┏━━

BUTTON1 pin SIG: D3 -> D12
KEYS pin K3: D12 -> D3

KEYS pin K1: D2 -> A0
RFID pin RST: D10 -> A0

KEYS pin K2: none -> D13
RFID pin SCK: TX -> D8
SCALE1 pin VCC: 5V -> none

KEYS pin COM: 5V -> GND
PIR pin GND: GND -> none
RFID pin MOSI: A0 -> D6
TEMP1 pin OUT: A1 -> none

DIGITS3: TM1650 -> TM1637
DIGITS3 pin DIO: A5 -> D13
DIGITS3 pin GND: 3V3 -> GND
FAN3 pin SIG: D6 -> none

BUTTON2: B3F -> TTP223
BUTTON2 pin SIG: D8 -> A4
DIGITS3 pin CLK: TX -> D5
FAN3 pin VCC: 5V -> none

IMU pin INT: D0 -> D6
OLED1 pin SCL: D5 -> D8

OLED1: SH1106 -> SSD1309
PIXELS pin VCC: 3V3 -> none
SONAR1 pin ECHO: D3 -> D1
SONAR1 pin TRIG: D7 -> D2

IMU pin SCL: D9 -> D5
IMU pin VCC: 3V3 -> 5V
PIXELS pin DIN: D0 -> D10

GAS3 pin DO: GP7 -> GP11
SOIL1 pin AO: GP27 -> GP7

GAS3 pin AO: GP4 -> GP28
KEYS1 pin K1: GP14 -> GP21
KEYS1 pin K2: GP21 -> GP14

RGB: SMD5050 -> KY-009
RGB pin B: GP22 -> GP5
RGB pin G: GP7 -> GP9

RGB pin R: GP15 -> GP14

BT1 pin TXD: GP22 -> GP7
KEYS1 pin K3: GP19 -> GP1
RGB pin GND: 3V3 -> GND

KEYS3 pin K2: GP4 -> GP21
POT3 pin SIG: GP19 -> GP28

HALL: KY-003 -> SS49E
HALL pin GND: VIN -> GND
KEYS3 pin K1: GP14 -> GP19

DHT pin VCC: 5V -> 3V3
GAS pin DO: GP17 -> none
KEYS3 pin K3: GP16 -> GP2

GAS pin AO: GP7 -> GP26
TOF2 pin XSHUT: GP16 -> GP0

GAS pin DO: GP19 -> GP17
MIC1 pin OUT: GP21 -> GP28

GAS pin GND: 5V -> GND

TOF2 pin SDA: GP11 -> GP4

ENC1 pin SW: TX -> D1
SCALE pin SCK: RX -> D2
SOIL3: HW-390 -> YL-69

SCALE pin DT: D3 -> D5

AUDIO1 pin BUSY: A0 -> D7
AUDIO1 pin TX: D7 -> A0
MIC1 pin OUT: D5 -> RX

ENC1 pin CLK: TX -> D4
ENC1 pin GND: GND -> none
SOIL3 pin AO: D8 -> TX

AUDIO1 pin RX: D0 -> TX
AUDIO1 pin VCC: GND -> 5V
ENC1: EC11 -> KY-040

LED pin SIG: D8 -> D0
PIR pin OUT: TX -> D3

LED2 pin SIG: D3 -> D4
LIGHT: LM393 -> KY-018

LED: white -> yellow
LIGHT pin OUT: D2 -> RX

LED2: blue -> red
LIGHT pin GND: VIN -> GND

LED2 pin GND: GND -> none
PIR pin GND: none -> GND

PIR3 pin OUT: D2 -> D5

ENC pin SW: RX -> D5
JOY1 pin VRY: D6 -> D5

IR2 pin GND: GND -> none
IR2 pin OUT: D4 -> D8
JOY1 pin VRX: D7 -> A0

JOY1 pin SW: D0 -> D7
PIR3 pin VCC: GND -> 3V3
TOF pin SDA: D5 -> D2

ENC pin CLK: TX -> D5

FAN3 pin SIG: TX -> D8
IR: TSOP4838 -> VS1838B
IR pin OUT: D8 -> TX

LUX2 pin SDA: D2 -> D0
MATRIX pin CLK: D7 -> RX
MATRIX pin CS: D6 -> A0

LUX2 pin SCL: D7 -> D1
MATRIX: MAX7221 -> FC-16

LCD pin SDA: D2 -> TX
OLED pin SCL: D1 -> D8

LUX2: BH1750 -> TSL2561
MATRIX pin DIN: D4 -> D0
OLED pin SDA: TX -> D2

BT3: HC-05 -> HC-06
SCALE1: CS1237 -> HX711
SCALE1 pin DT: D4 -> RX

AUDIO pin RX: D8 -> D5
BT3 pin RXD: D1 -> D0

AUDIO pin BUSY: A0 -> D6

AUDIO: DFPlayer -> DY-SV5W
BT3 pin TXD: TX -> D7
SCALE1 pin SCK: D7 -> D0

┗━━

[Problem details]
Where the listing above reaches the line that contains "TOF2 pin XSHUT: GP16 -> GP0", start retyping, and finish with the line that contains "JOY1 pin VRY: D6 -> D5"; reproduce those lines exactly and no others.

[Reply to the exercise]
TOF2 pin XSHUT: GP16 -> GP0

GAS pin DO: GP19 -> GP17
MIC1 pin OUT: GP21 -> GP28

GAS pin GND: 5V -> GND

TOF2 pin SDA: GP11 -> GP4

ENC1 pin SW: TX -> D1
SCALE pin SCK: RX -> D2
SOIL3: HW-390 -> YL-69

SCALE pin DT: D3 -> D5

AUDIO1 pin BUSY: A0 -> D7
AUDIO1 pin TX: D7 -> A0
MIC1 pin OUT: D5 -> RX

ENC1 pin CLK: TX -> D4
ENC1 pin GND: GND -> none
SOIL3 pin AO: D8 -> TX

AUDIO1 pin RX: D0 -> TX
AUDIO1 pin VCC: GND -> 5V
ENC1: EC11 -> KY-040

LED pin SIG: D8 -> D0
PIR pin OUT: TX -> D3

LED2 pin SIG: D3 -> D4
LIGHT: LM393 -> KY-018

LED: white -> yellow
LIGHT pin OUT: D2 -> RX

LED2: blue -> red
LIGHT pin GND: VIN -> GND

LED2 pin GND: GND -> none
PIR pin GND: none -> GND

PIR3 pin OUT: D2 -> D5

ENC pin SW: RX -> D5
JOY1 pin VRY: D6 -> D5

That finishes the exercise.